Scan the data below and state the number of lines that include the word "degrees", adding no comment.

INFORMATION SHOWN: Begin

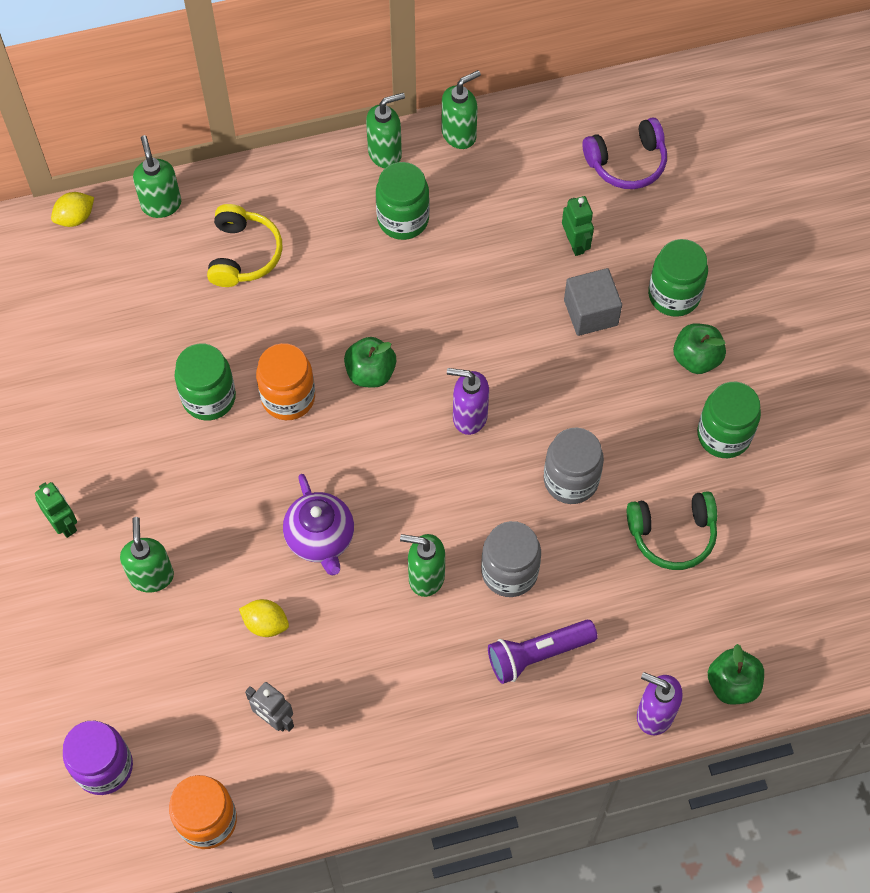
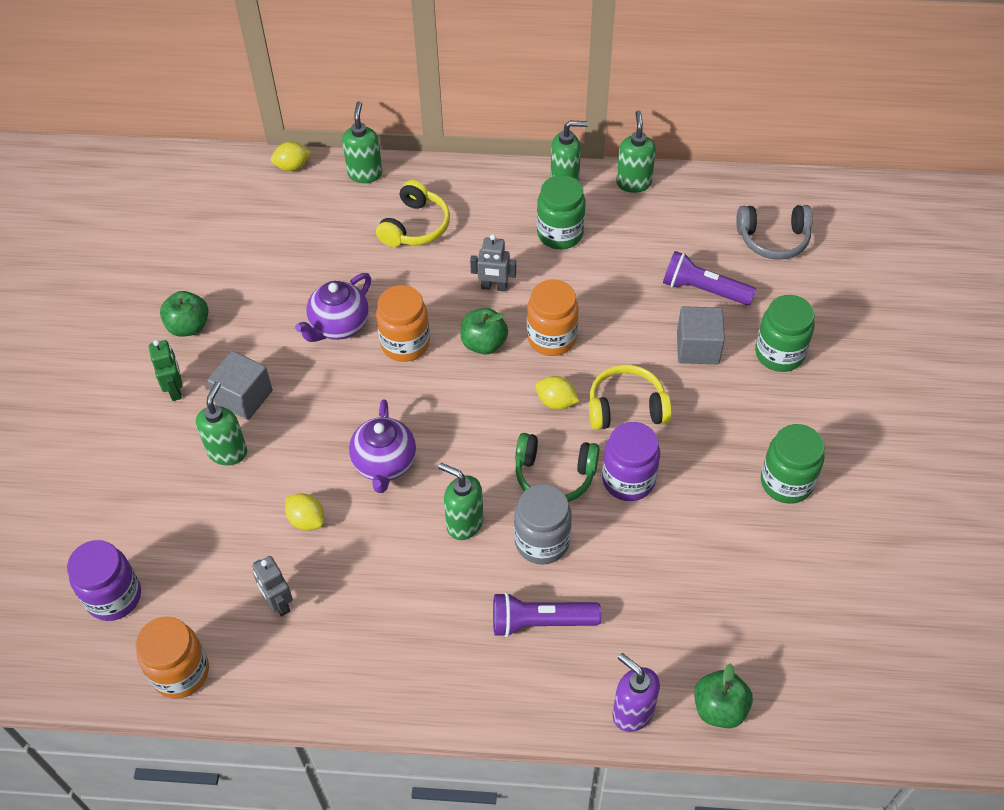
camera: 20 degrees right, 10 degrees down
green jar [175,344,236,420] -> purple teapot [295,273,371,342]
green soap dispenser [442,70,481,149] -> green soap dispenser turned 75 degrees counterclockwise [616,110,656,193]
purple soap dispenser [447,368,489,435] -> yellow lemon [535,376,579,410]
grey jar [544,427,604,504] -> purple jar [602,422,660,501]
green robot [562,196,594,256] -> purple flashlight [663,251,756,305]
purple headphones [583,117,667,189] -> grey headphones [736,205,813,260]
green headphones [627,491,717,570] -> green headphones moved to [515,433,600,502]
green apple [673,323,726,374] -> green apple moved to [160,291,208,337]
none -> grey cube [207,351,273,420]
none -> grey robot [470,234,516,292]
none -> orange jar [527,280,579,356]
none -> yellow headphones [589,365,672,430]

INFORMATION SHOWN: End
INFORMATION SHOWN: Begin

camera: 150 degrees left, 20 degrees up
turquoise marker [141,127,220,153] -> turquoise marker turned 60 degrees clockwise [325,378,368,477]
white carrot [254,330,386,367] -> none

INFORMATION SHOWN: End

SOLUTION FOR THIS EXERCISE ▸
4